EXERCISE INSTRUCTIONS. Your response should consist of every entry, unchanged.

◆ ◆ ◆

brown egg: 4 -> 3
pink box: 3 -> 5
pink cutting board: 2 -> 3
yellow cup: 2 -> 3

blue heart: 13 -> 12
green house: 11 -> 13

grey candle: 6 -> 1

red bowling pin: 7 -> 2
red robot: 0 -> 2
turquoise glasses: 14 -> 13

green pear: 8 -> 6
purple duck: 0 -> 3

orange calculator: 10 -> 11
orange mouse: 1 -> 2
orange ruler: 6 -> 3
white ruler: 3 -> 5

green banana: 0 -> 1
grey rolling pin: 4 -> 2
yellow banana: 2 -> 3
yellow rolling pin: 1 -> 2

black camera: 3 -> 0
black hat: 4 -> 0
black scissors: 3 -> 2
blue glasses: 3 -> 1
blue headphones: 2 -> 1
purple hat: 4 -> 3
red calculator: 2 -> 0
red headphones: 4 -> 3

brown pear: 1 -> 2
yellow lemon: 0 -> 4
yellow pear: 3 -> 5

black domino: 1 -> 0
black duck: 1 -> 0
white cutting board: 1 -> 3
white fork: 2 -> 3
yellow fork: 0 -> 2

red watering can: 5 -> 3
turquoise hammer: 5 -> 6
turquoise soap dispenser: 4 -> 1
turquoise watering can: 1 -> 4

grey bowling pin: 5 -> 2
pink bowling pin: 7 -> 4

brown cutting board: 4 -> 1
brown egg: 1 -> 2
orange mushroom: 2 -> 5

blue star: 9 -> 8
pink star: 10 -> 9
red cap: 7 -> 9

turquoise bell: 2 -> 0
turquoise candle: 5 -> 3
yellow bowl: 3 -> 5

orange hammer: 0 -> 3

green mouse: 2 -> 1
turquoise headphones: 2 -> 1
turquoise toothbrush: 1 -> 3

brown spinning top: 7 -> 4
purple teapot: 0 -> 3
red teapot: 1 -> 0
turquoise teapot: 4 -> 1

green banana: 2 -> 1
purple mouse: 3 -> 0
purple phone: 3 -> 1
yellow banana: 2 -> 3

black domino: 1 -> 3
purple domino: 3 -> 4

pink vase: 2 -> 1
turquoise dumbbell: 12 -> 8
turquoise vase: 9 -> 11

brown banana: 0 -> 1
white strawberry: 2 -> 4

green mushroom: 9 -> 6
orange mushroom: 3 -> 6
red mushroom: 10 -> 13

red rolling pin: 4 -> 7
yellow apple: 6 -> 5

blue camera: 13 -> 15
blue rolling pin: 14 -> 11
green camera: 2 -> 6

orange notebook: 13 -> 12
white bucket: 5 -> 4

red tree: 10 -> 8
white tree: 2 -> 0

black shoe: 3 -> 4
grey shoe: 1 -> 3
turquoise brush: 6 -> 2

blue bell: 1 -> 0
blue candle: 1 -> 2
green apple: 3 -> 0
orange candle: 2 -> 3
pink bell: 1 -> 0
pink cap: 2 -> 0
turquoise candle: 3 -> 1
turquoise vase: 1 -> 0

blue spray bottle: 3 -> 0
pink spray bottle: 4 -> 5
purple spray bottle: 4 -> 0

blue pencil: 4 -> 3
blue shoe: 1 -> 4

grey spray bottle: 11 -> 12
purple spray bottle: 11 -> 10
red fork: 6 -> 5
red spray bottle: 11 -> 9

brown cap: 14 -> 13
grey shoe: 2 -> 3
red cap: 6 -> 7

◆ ◆ ◆

RESULT.
brown egg: 4 -> 3
pink box: 3 -> 5
pink cutting board: 2 -> 3
yellow cup: 2 -> 3

blue heart: 13 -> 12
green house: 11 -> 13

grey candle: 6 -> 1

red bowling pin: 7 -> 2
red robot: 0 -> 2
turquoise glasses: 14 -> 13

green pear: 8 -> 6
purple duck: 0 -> 3

orange calculator: 10 -> 11
orange mouse: 1 -> 2
orange ruler: 6 -> 3
white ruler: 3 -> 5

green banana: 0 -> 1
grey rolling pin: 4 -> 2
yellow banana: 2 -> 3
yellow rolling pin: 1 -> 2

black camera: 3 -> 0
black hat: 4 -> 0
black scissors: 3 -> 2
blue glasses: 3 -> 1
blue headphones: 2 -> 1
purple hat: 4 -> 3
red calculator: 2 -> 0
red headphones: 4 -> 3

brown pear: 1 -> 2
yellow lemon: 0 -> 4
yellow pear: 3 -> 5

black domino: 1 -> 0
black duck: 1 -> 0
white cutting board: 1 -> 3
white fork: 2 -> 3
yellow fork: 0 -> 2

red watering can: 5 -> 3
turquoise hammer: 5 -> 6
turquoise soap dispenser: 4 -> 1
turquoise watering can: 1 -> 4

grey bowling pin: 5 -> 2
pink bowling pin: 7 -> 4

brown cutting board: 4 -> 1
brown egg: 1 -> 2
orange mushroom: 2 -> 5

blue star: 9 -> 8
pink star: 10 -> 9
red cap: 7 -> 9

turquoise bell: 2 -> 0
turquoise candle: 5 -> 3
yellow bowl: 3 -> 5

orange hammer: 0 -> 3

green mouse: 2 -> 1
turquoise headphones: 2 -> 1
turquoise toothbrush: 1 -> 3

brown spinning top: 7 -> 4
purple teapot: 0 -> 3
red teapot: 1 -> 0
turquoise teapot: 4 -> 1

green banana: 2 -> 1
purple mouse: 3 -> 0
purple phone: 3 -> 1
yellow banana: 2 -> 3

black domino: 1 -> 3
purple domino: 3 -> 4

pink vase: 2 -> 1
turquoise dumbbell: 12 -> 8
turquoise vase: 9 -> 11

brown banana: 0 -> 1
white strawberry: 2 -> 4

green mushroom: 9 -> 6
orange mushroom: 3 -> 6
red mushroom: 10 -> 13

red rolling pin: 4 -> 7
yellow apple: 6 -> 5

blue camera: 13 -> 15
blue rolling pin: 14 -> 11
green camera: 2 -> 6

orange notebook: 13 -> 12
white bucket: 5 -> 4

red tree: 10 -> 8
white tree: 2 -> 0

black shoe: 3 -> 4
grey shoe: 1 -> 3
turquoise brush: 6 -> 2

blue bell: 1 -> 0
blue candle: 1 -> 2
green apple: 3 -> 0
orange candle: 2 -> 3
pink bell: 1 -> 0
pink cap: 2 -> 0
turquoise candle: 3 -> 1
turquoise vase: 1 -> 0

blue spray bottle: 3 -> 0
pink spray bottle: 4 -> 5
purple spray bottle: 4 -> 0

blue pencil: 4 -> 3
blue shoe: 1 -> 4

grey spray bottle: 11 -> 12
purple spray bottle: 11 -> 10
red fork: 6 -> 5
red spray bottle: 11 -> 9

brown cap: 14 -> 13
grey shoe: 2 -> 3
red cap: 6 -> 7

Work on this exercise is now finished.